* **Assignment**
All lines with the word "brick" are to be found and copied from the listing.

* **Data shown**

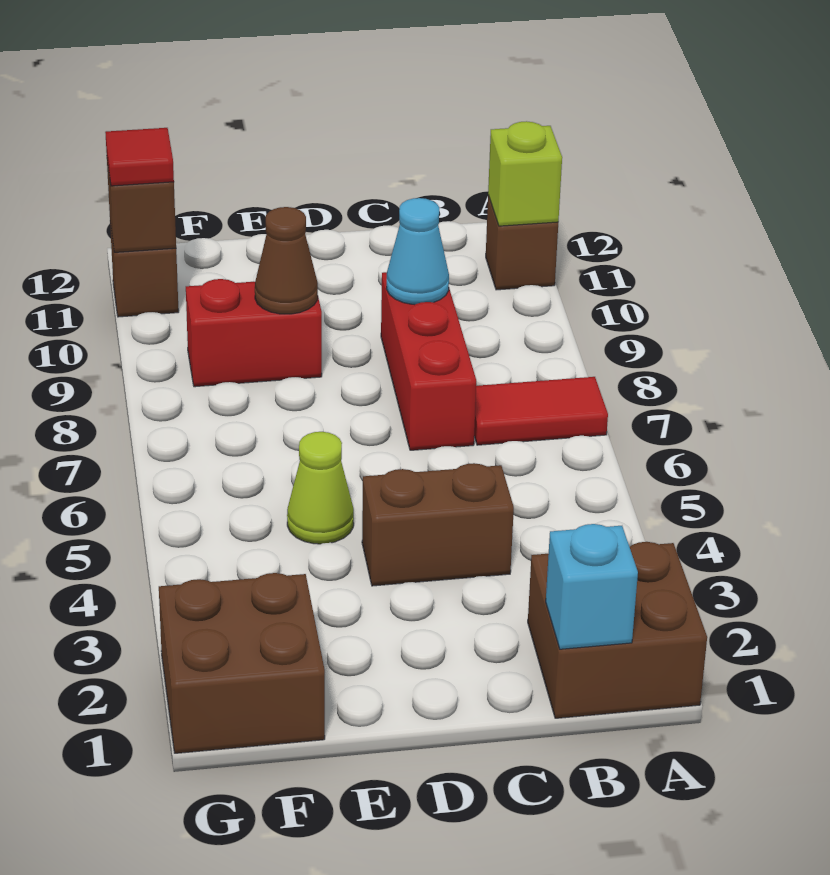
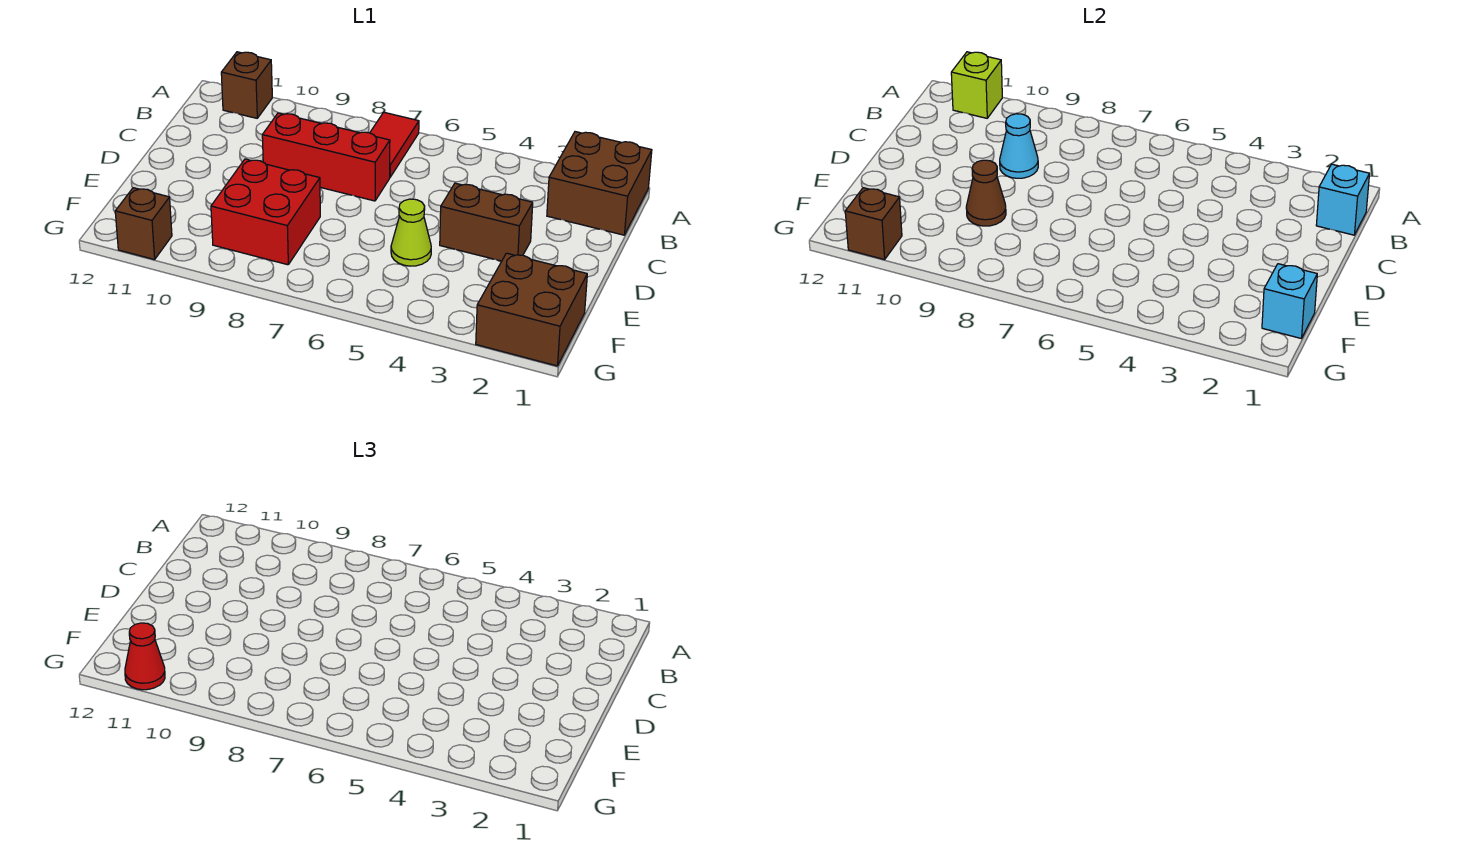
brown brick C4:D4 level 1 -> brown brick D3:D4 level 1
red brick E9:F9 level 1 -> red brick E8:F9 level 1
none -> cyan brick F1 level 2
red tile G11 level 3 -> red cone G11 level 3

* **Answer to the problem**
brown brick C4:D4 level 1 -> brown brick D3:D4 level 1
red brick E9:F9 level 1 -> red brick E8:F9 level 1
none -> cyan brick F1 level 2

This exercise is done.